[DATASET EXTRACT Boundary: Start]
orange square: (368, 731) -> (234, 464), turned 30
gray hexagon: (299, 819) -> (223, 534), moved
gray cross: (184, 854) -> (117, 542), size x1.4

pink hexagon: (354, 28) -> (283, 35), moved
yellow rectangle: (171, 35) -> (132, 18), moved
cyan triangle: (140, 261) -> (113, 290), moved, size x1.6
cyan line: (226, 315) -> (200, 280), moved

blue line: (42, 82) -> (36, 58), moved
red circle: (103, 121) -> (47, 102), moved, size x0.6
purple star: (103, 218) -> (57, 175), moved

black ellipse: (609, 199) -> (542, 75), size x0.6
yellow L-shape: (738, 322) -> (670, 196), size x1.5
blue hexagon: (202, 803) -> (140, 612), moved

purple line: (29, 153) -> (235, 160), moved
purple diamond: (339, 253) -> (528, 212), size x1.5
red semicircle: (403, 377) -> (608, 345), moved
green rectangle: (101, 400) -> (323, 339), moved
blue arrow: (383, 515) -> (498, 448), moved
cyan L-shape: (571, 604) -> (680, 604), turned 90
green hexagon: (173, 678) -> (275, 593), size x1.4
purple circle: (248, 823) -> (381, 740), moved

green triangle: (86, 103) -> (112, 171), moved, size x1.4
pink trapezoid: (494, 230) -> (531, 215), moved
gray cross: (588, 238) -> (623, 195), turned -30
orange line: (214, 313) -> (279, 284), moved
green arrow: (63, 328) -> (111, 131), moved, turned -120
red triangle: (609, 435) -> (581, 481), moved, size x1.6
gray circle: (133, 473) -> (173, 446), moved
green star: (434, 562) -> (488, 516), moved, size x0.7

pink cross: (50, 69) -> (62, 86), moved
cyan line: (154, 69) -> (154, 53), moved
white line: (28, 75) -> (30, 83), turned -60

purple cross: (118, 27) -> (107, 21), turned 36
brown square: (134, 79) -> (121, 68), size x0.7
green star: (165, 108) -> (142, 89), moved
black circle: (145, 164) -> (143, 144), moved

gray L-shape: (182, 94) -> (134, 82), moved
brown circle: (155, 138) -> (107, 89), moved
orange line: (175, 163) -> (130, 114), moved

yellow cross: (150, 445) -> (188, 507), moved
[DATASET EXTRACT Boundary: End]
## WHAT TO DO
Give solely the number of lines in the data that contain the string "size".

## RESPONSE TO THE EXERCISE
11